What the exercise asks »
Search the data for the word "left" and copy out every line that has it.

(Spatial reasoning data)
---+---

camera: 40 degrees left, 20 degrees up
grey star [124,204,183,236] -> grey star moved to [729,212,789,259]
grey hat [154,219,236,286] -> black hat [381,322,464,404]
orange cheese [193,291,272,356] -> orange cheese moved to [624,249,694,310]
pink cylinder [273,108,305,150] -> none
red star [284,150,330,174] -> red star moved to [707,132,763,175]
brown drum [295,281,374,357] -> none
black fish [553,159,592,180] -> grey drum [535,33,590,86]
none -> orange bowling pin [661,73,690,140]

---+---

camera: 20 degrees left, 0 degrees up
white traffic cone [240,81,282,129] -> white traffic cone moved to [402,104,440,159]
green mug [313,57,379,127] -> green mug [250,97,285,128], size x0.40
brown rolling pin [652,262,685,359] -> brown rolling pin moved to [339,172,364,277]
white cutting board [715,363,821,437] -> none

---+---

Your response »
camera: 40 degrees left, 20 degrees up
camera: 20 degrees left, 0 degrees up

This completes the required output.